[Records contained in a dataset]
* * * *
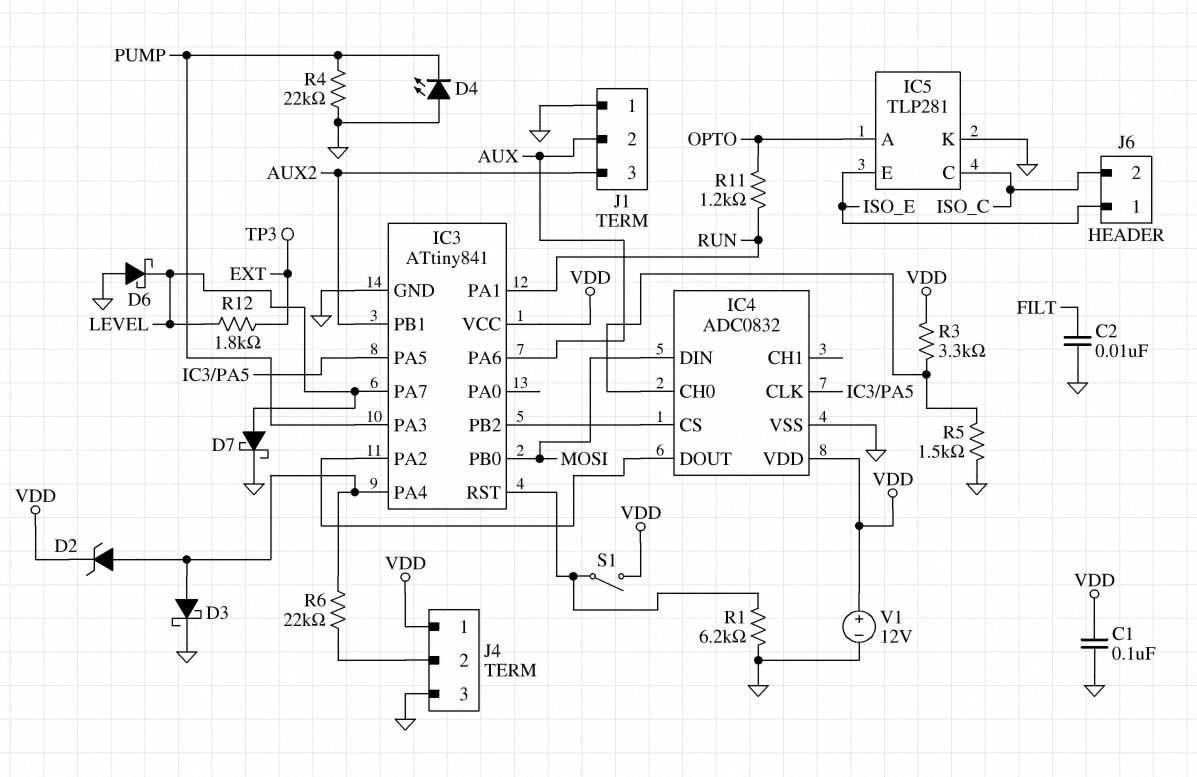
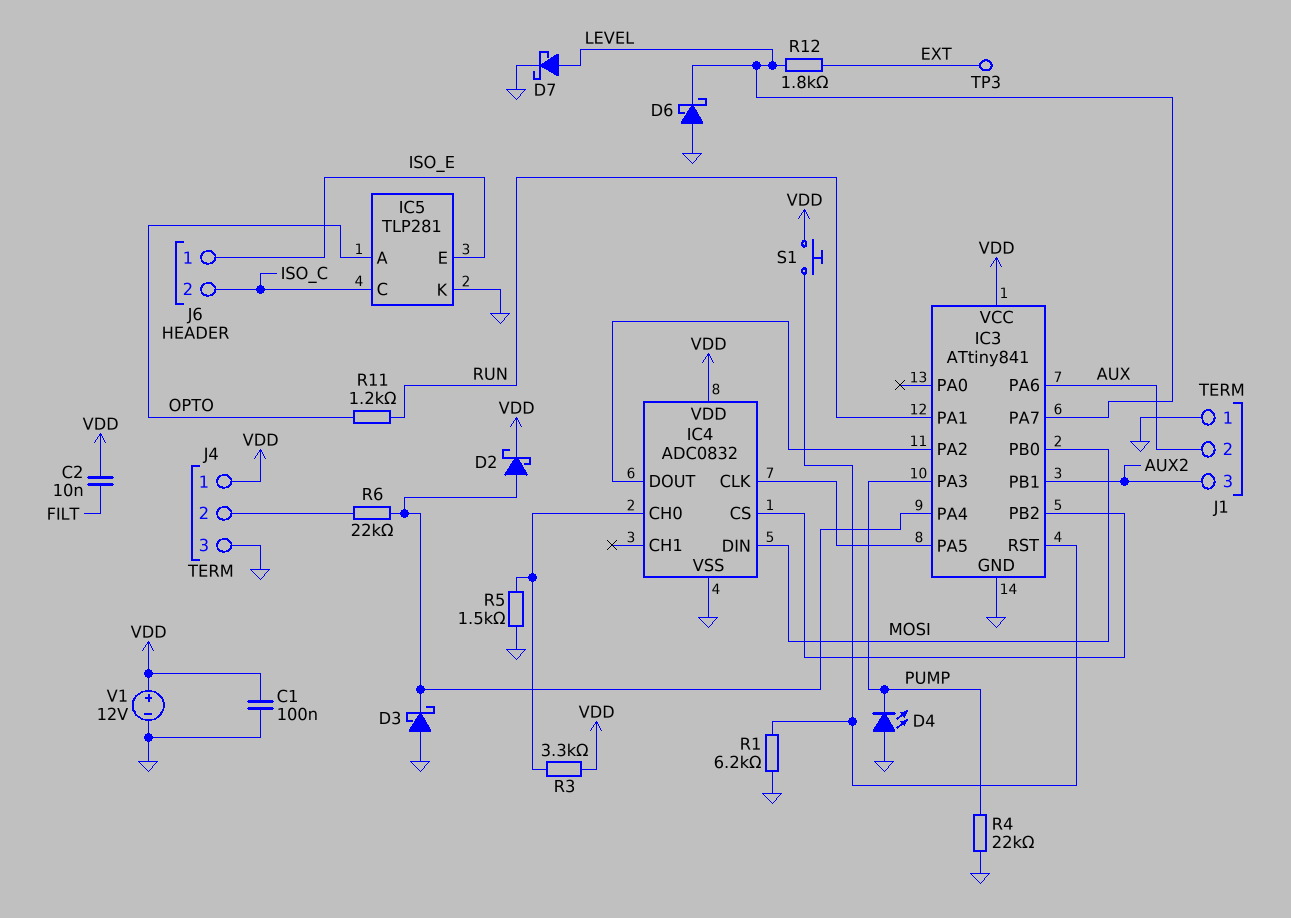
C2: 10nF (FILT, GND) -> 10nF (FILT, VDD)
D2: zener (A IC3/PA4, K VDD) -> schottky (A IC3/PA4, K VDD)
D3: schottky (A IC3/PA4, K GND) -> schottky (A GND, K IC3/PA4)
S1: switch (IC3/RST, VDD) -> button (IC3/RST, VDD)

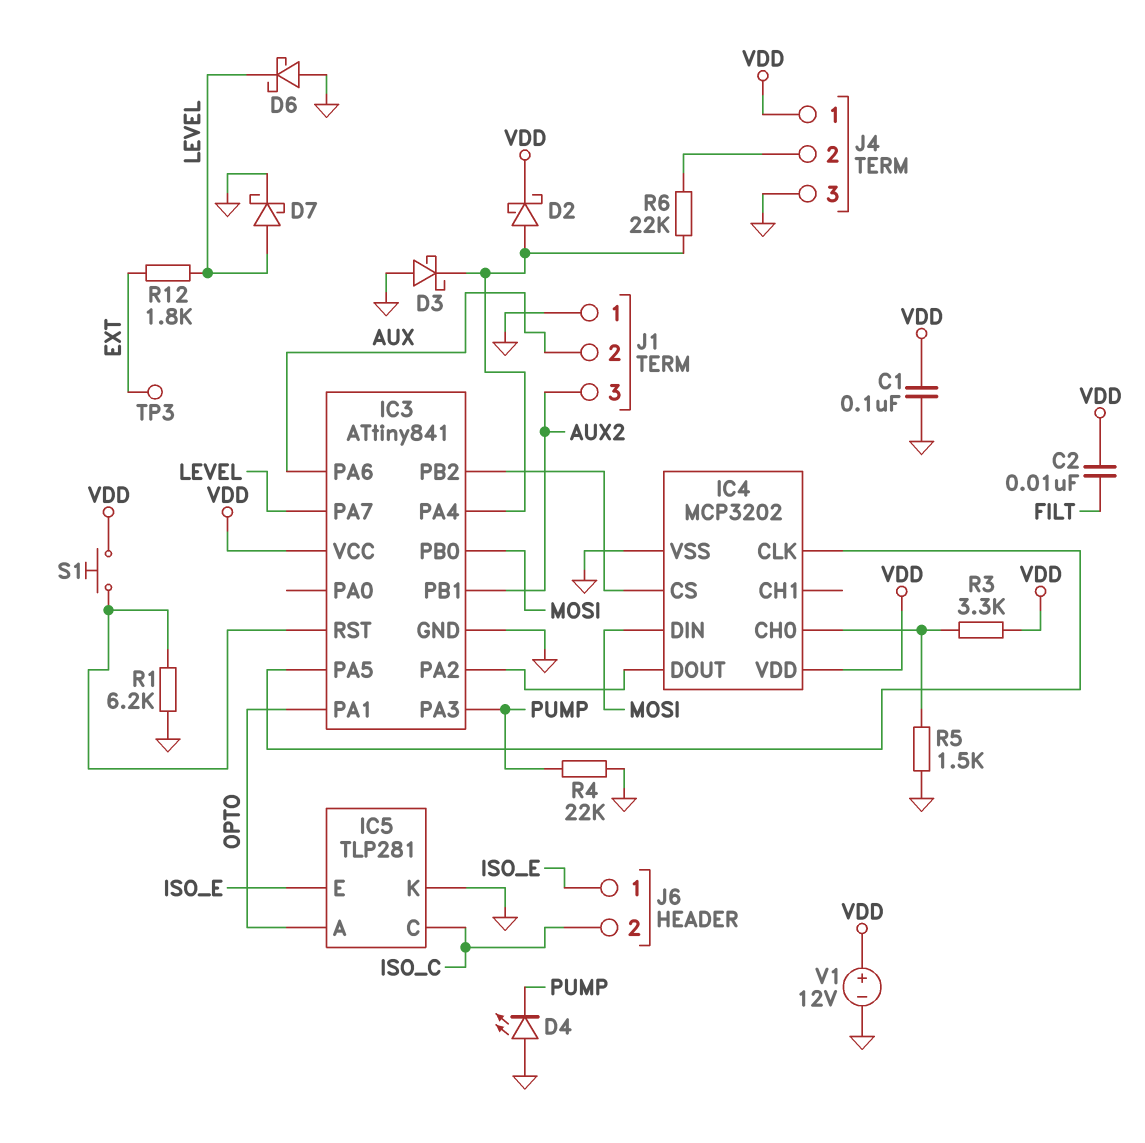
IC3 pin PA1: RUN -> OPTO
IC4: ADC0832 -> MCP3202
R11: 1.2k (OPTO, RUN) -> none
* * * *
_Description of the task_. An exact retyping of the entries, without images, is the required answer.

_Solution to this task_.
C2: 10nF (FILT, GND) -> 10nF (FILT, VDD)
D2: zener (A IC3/PA4, K VDD) -> schottky (A IC3/PA4, K VDD)
D3: schottky (A IC3/PA4, K GND) -> schottky (A GND, K IC3/PA4)
S1: switch (IC3/RST, VDD) -> button (IC3/RST, VDD)

IC3 pin PA1: RUN -> OPTO
IC4: ADC0832 -> MCP3202
R11: 1.2k (OPTO, RUN) -> none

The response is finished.